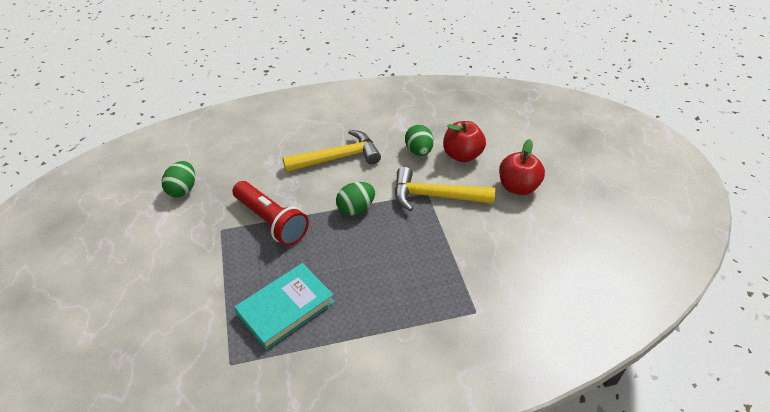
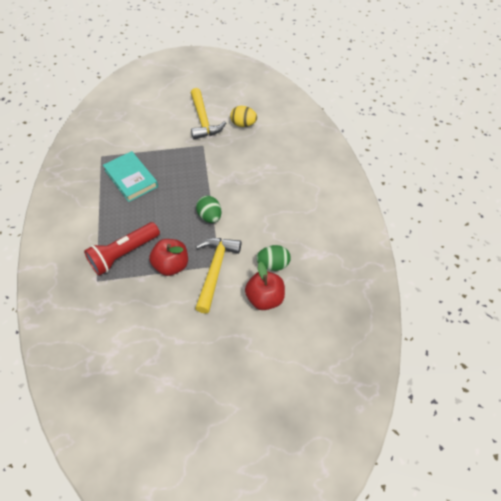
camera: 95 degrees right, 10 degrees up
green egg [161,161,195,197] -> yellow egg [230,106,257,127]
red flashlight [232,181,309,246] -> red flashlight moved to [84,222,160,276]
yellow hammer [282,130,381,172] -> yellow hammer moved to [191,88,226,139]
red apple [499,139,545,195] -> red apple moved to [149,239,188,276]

§ **Exercise**:
Go through the entries above and report every line in which the word "yellow" appears.

§ **Your response**:
green egg [161,161,195,197] -> yellow egg [230,106,257,127]
yellow hammer [282,130,381,172] -> yellow hammer moved to [191,88,226,139]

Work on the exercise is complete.